> To do
Below are some records. Repeat exactly the lines from the one containing "(462, 241) = (402, 285): none -> green drum" through the final line.
------------------------------------
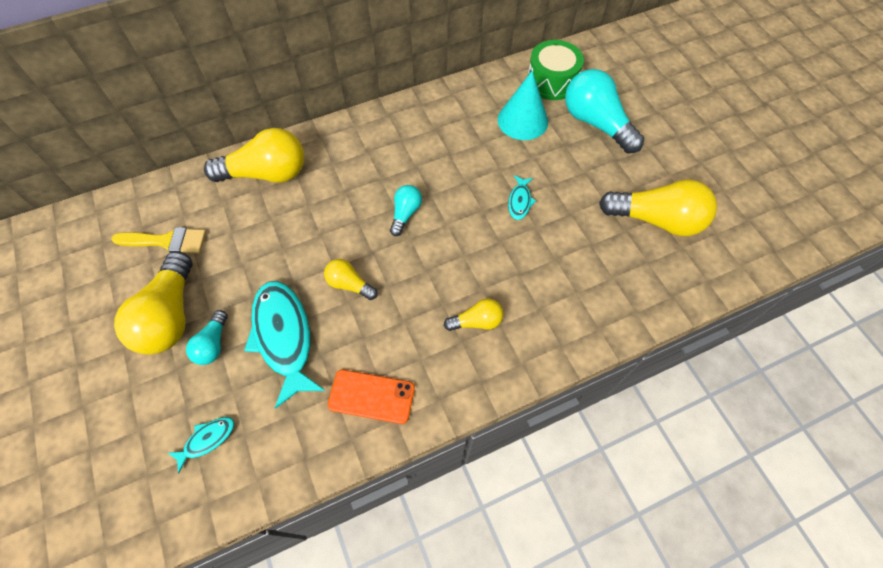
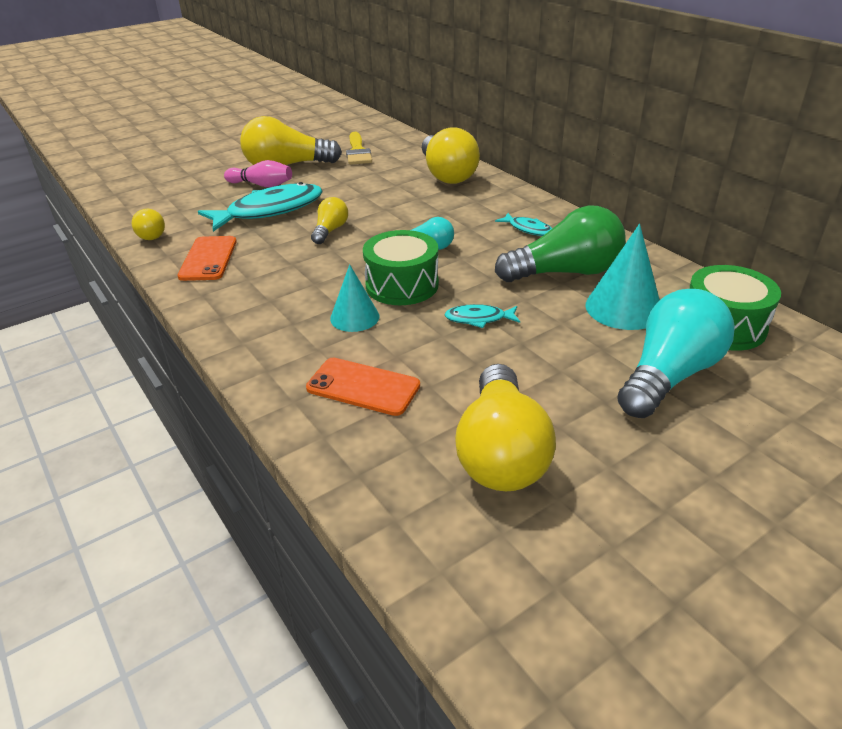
camera: 80 degrees right, 25 degrees down
(207, 440) = (177, 198): turquoise fish -> turquoise fish (528, 229)
(213, 344) = (261, 185): turquoise light bulb -> pink bowling pin
(462, 241) = (402, 285): none -> green drum
(470, 137) = (565, 272): none -> green light bulb
(477, 321) = (295, 306): yellow light bulb -> yellow light bulb (151, 234)
(501, 279) = (354, 317): none -> turquoise cone
(588, 283) = (363, 387): none -> orange phone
------------------------------------
> Answer space
(462, 241) = (402, 285): none -> green drum
(470, 137) = (565, 272): none -> green light bulb
(477, 321) = (295, 306): yellow light bulb -> yellow light bulb (151, 234)
(501, 279) = (354, 317): none -> turquoise cone
(588, 283) = (363, 387): none -> orange phone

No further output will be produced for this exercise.